Quote the records that follow in full and exactly; leave out the pictures.

[Start of Attachment]

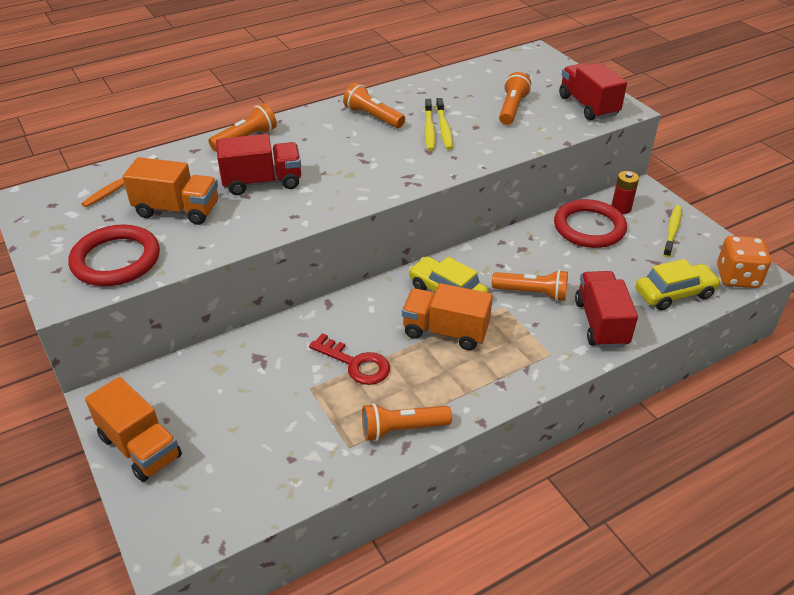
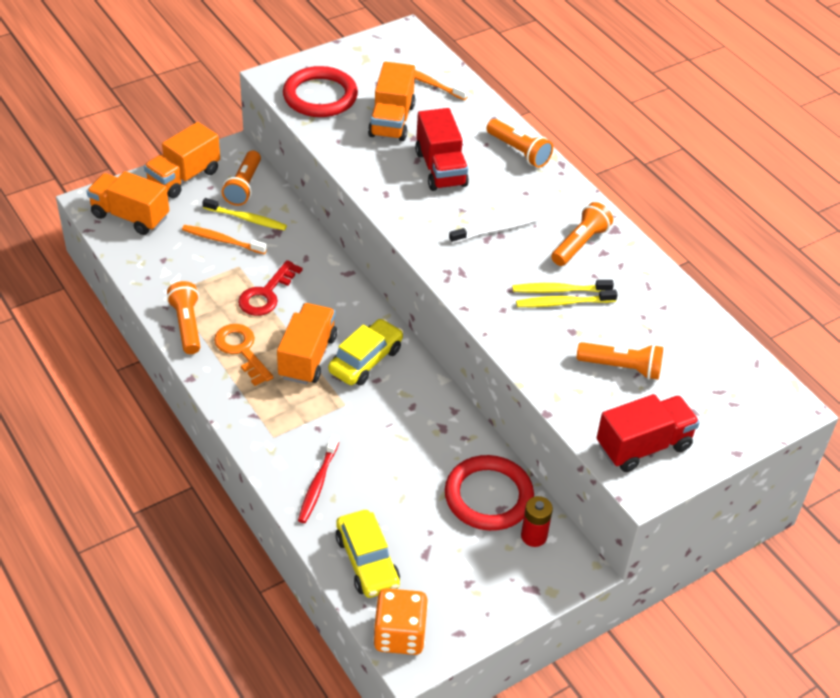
camera: 85 degrees right, 5 degrees up
(204, 500) = (130, 216): none -> orange truck
(265, 404) = (222, 240): none -> orange toothbrush
(353, 155) = (496, 230): none -> white toothbrush
(439, 381) = (241, 350): none -> orange key
(532, 293) = (366, 430): orange flashlight -> orange flashlight (244, 186)
(601, 323) = (318, 484): red truck -> red toothbrush
(672, 231) = (489, 583): yellow toothbrush -> yellow toothbrush (246, 219)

[End of Attachment]

Completed task —
camera: 85 degrees right, 5 degrees up
(204, 500) = (130, 216): none -> orange truck
(265, 404) = (222, 240): none -> orange toothbrush
(353, 155) = (496, 230): none -> white toothbrush
(439, 381) = (241, 350): none -> orange key
(532, 293) = (366, 430): orange flashlight -> orange flashlight (244, 186)
(601, 323) = (318, 484): red truck -> red toothbrush
(672, 231) = (489, 583): yellow toothbrush -> yellow toothbrush (246, 219)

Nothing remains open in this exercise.